[Opening Dataset entries section]

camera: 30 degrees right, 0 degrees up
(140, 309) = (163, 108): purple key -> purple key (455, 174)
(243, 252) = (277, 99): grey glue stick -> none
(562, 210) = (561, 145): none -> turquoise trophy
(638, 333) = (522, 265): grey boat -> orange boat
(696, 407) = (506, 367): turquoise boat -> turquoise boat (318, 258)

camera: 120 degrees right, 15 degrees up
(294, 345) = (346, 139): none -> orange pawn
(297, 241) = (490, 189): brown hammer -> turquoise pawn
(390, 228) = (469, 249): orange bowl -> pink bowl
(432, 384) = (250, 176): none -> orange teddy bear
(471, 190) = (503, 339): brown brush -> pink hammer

[Closing Dataset entries section]

▸ Instruction
Your answer should be the material, retyped exactly as written.

▸ Task result
camera: 30 degrees right, 0 degrees up
(140, 309) = (163, 108): purple key -> purple key (455, 174)
(243, 252) = (277, 99): grey glue stick -> none
(562, 210) = (561, 145): none -> turquoise trophy
(638, 333) = (522, 265): grey boat -> orange boat
(696, 407) = (506, 367): turquoise boat -> turquoise boat (318, 258)

camera: 120 degrees right, 15 degrees up
(294, 345) = (346, 139): none -> orange pawn
(297, 241) = (490, 189): brown hammer -> turquoise pawn
(390, 228) = (469, 249): orange bowl -> pink bowl
(432, 384) = (250, 176): none -> orange teddy bear
(471, 190) = (503, 339): brown brush -> pink hammer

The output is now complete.